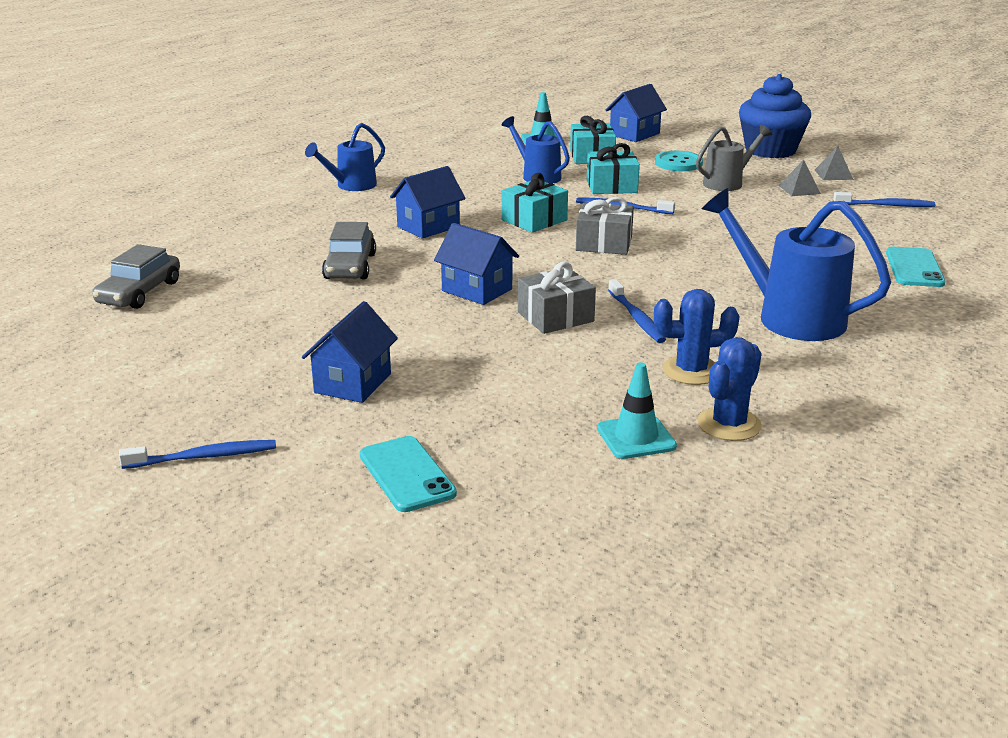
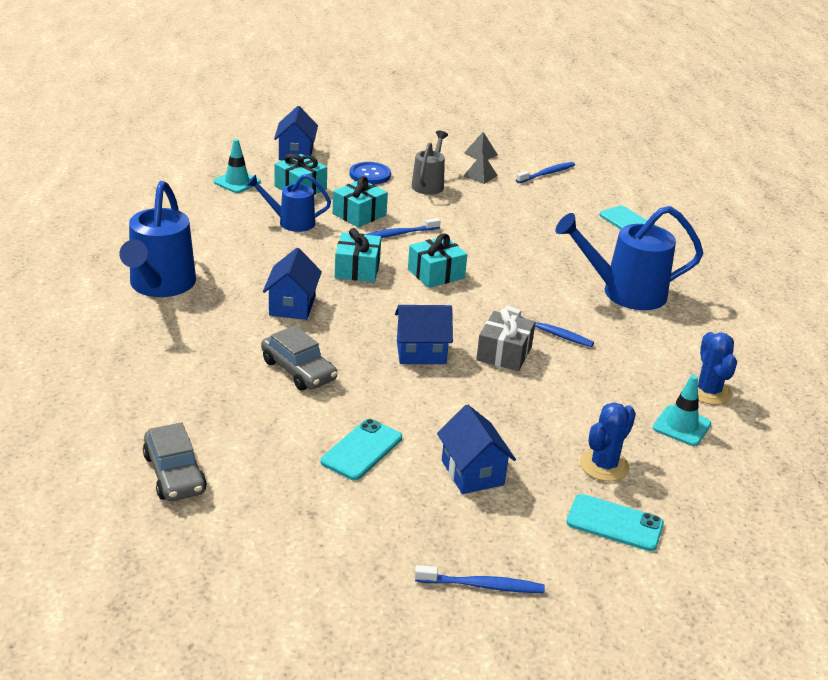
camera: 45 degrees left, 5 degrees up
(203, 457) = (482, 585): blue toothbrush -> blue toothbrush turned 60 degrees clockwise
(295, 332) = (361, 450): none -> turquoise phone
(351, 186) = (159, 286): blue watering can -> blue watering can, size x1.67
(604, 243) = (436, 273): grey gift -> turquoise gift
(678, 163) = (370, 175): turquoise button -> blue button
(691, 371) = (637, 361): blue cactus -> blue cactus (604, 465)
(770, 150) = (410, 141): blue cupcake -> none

********

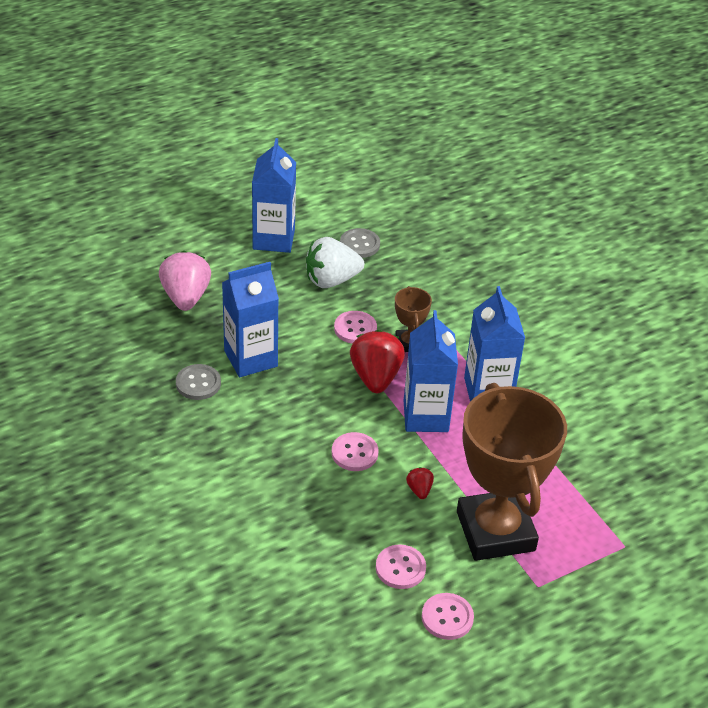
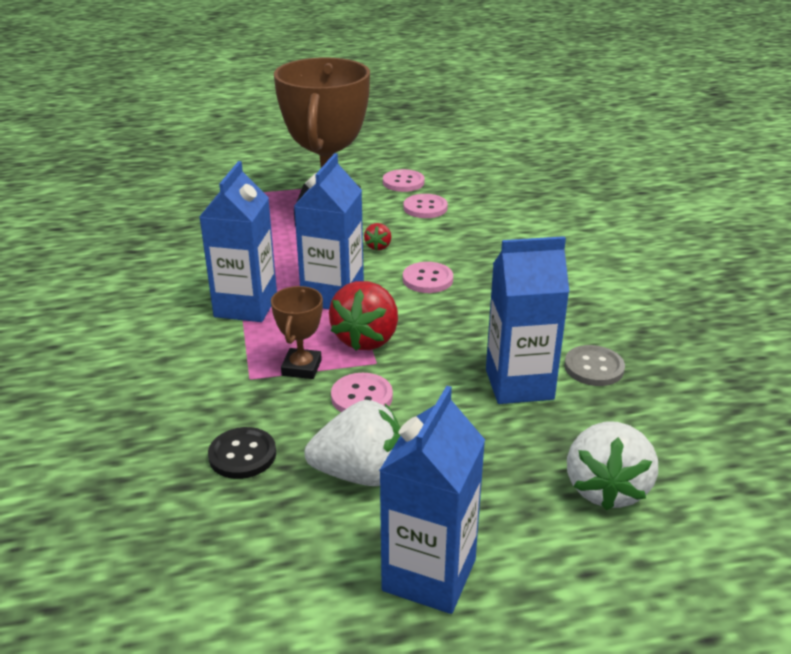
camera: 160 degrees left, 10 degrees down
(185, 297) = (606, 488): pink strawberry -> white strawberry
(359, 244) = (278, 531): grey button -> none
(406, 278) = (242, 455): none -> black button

********

**THE TASK**
Once you find the line with "camera: 45 degrees left, 5 degrees up" above, print it and every line after it up to and including the line with "(770, 150) = (410, 141): blue cupcake -> none", exactly as written and nothing else.

**COMPLETED EXERCISE**
camera: 45 degrees left, 5 degrees up
(203, 457) = (482, 585): blue toothbrush -> blue toothbrush turned 60 degrees clockwise
(295, 332) = (361, 450): none -> turquoise phone
(351, 186) = (159, 286): blue watering can -> blue watering can, size x1.67
(604, 243) = (436, 273): grey gift -> turquoise gift
(678, 163) = (370, 175): turquoise button -> blue button
(691, 371) = (637, 361): blue cactus -> blue cactus (604, 465)
(770, 150) = (410, 141): blue cupcake -> none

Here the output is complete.